##### DATA TO PROCESS #####

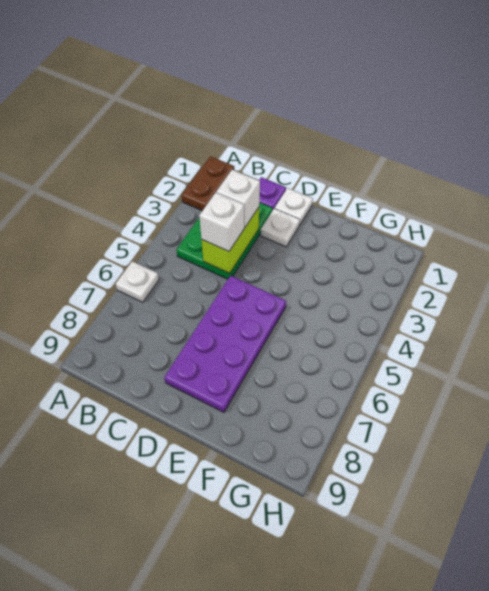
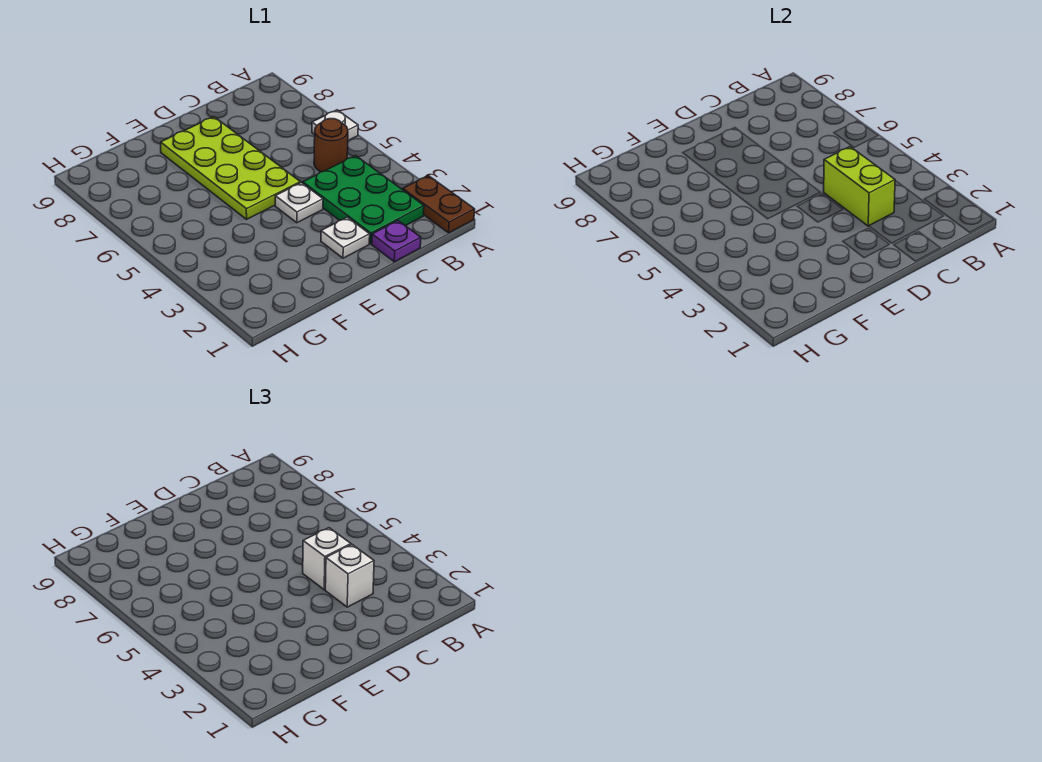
none -> brown round brick B5 level 1
white plate D1 level 1 -> white plate D4 level 1
purple plate D5:E8 level 1 -> lime plate D5:E8 level 1

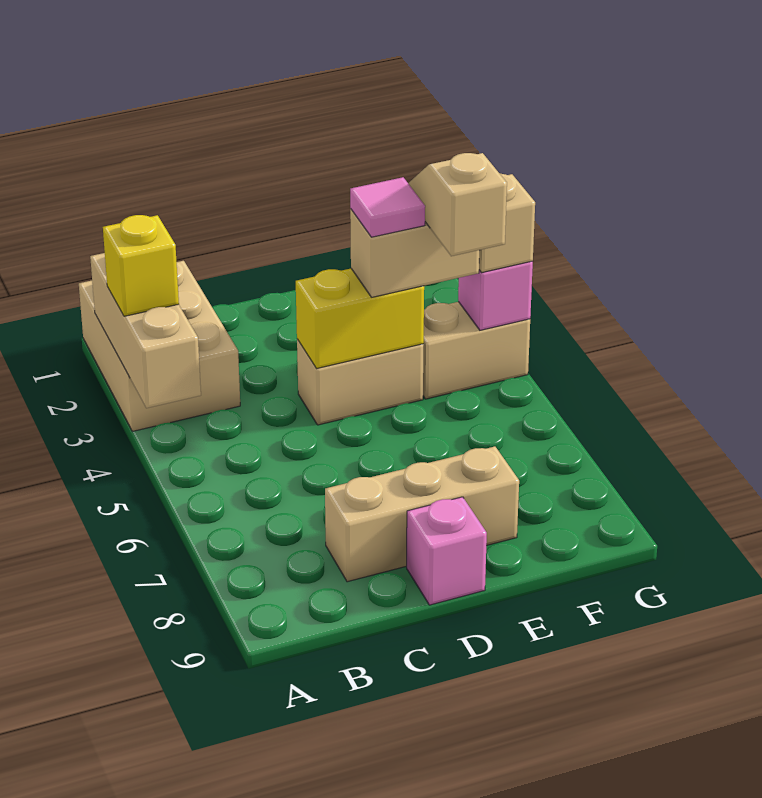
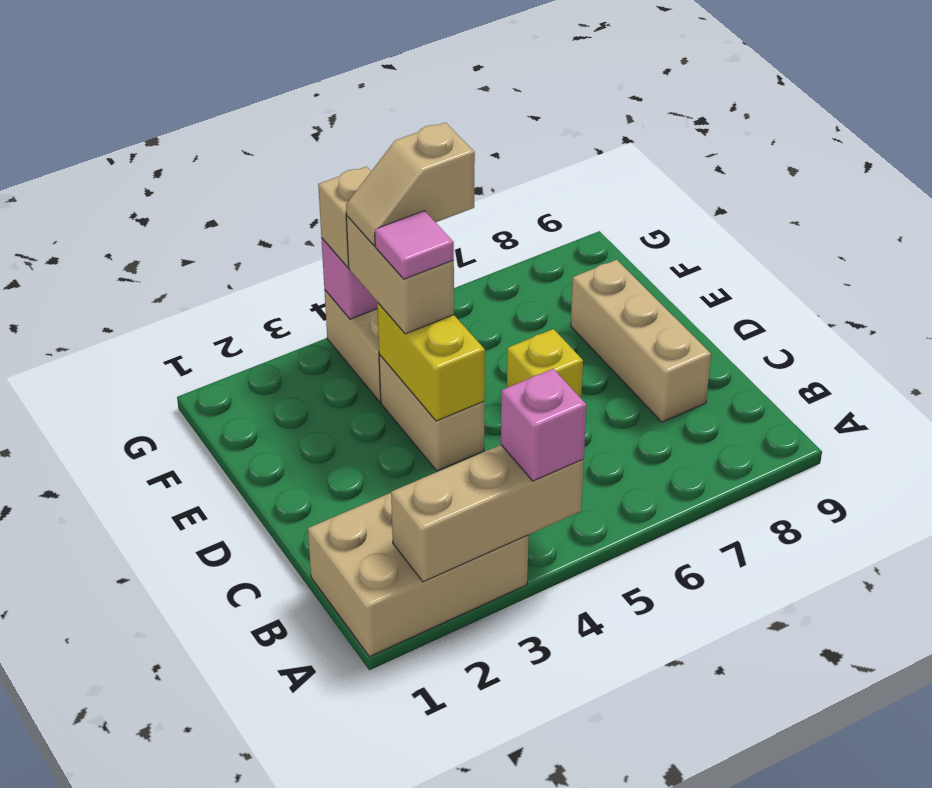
yellow brick A3 level 3 -> yellow brick D6 level 1
pink brick D9 level 1 -> pink brick A4 level 3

#####

A verbatim printout of the entries above is expected, free of pictures.

none -> brown round brick B5 level 1
white plate D1 level 1 -> white plate D4 level 1
purple plate D5:E8 level 1 -> lime plate D5:E8 level 1

yellow brick A3 level 3 -> yellow brick D6 level 1
pink brick D9 level 1 -> pink brick A4 level 3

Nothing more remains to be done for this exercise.